_EXERCISE REQUIREMENTS_: Only a number is expected: how many lines in the data below contain the word "hexagon".

_DATA SUPPLIED_:
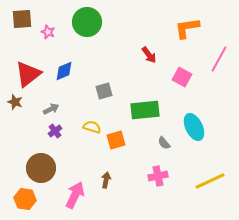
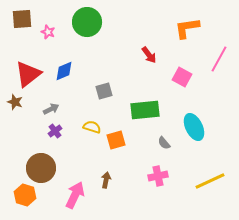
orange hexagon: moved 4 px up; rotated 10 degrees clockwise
...
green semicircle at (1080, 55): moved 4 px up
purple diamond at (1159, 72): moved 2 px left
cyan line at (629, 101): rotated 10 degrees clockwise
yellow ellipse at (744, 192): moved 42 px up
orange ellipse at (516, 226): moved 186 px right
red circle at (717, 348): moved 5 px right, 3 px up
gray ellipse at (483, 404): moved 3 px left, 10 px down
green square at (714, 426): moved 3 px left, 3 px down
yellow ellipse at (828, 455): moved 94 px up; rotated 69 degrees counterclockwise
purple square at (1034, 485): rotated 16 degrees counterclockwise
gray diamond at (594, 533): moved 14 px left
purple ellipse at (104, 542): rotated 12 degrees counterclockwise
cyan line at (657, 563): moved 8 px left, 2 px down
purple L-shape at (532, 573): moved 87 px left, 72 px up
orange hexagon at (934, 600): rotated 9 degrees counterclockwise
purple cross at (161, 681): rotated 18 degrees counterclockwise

_REPLY TO THE EXERCISE_: 2